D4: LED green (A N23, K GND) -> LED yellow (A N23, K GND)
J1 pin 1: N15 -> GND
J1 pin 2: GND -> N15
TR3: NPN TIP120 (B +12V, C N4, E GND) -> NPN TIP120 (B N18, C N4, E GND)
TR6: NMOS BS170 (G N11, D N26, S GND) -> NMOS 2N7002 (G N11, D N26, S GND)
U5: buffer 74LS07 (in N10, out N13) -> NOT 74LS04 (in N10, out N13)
...
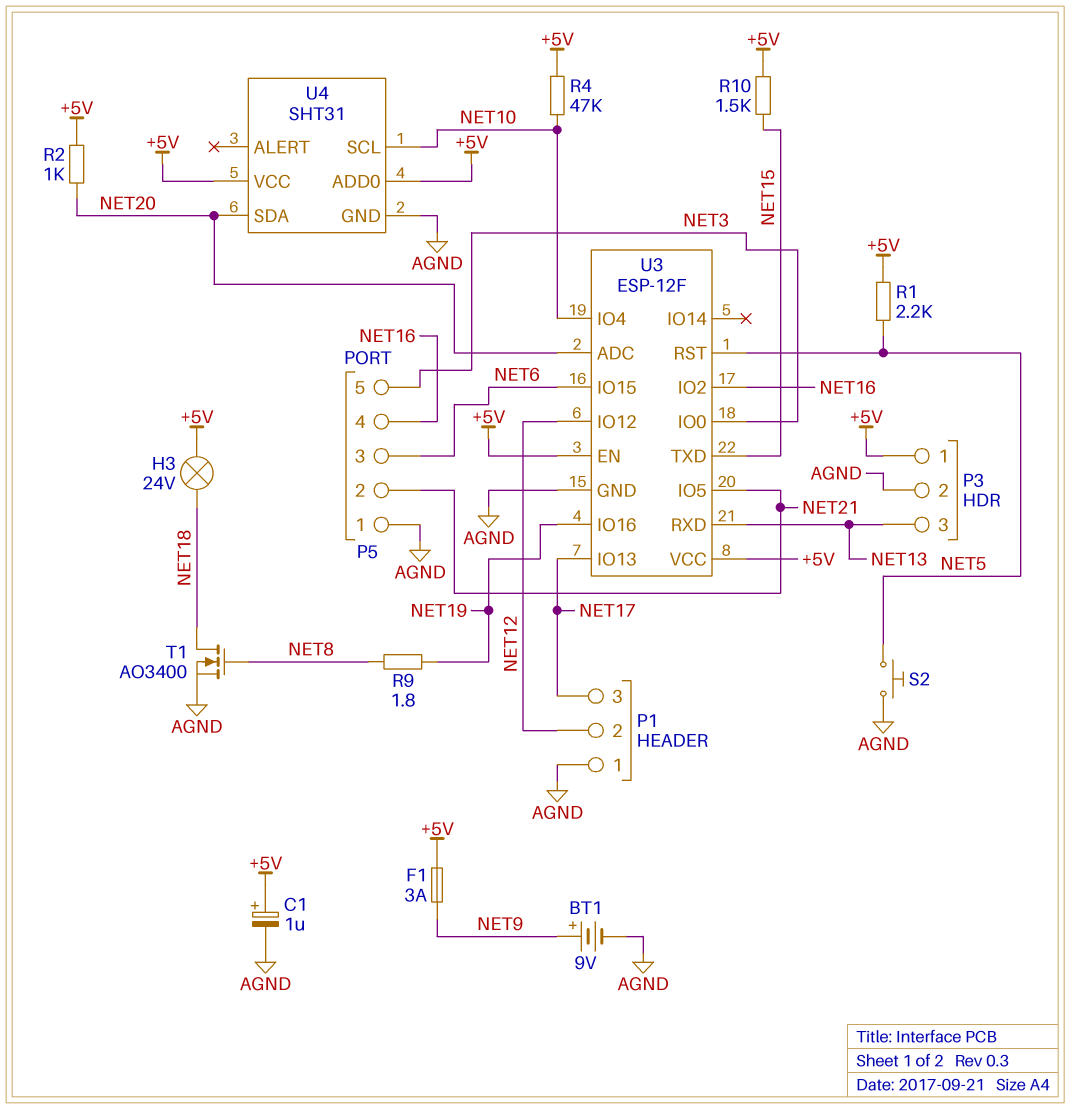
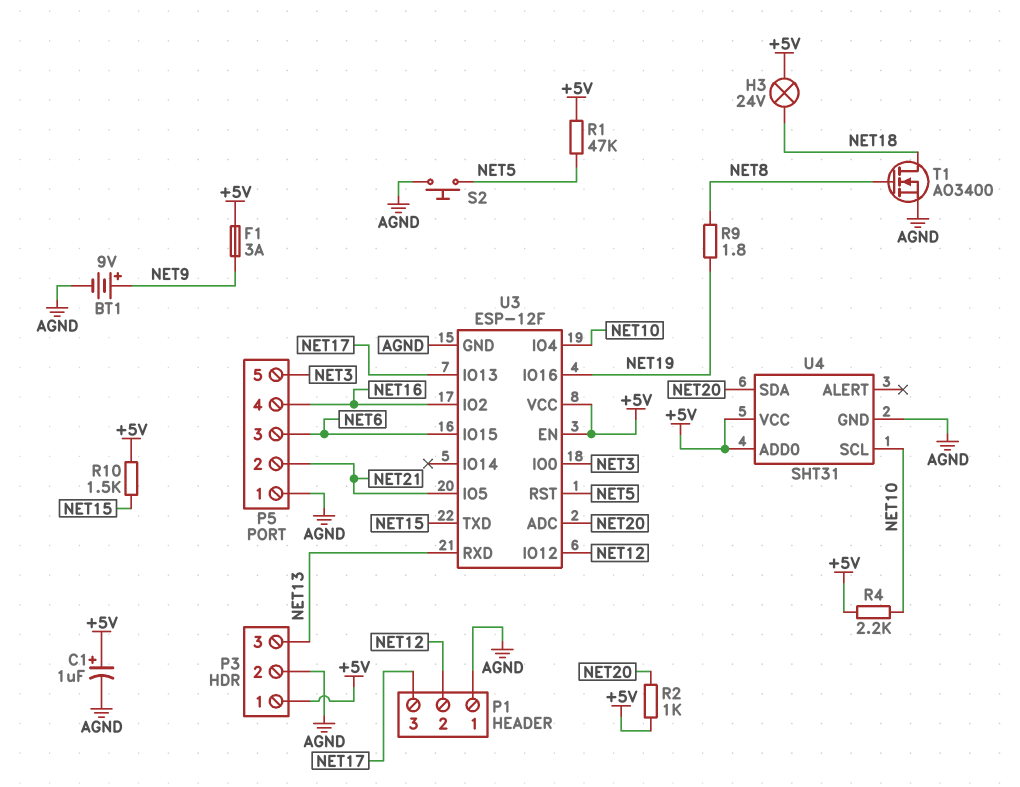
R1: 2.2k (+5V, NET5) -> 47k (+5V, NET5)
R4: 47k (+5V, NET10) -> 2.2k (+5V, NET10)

YOUR TASK ▸ Among the entries above, the lines between the ones containing "D4: LED green" and "TR6: NMOS BS170", inclusive, are to be transcribed exactly. No other line is to be given.

ANSWER SPACE ▸
D4: LED green (A N23, K GND) -> LED yellow (A N23, K GND)
J1 pin 1: N15 -> GND
J1 pin 2: GND -> N15
TR3: NPN TIP120 (B +12V, C N4, E GND) -> NPN TIP120 (B N18, C N4, E GND)
TR6: NMOS BS170 (G N11, D N26, S GND) -> NMOS 2N7002 (G N11, D N26, S GND)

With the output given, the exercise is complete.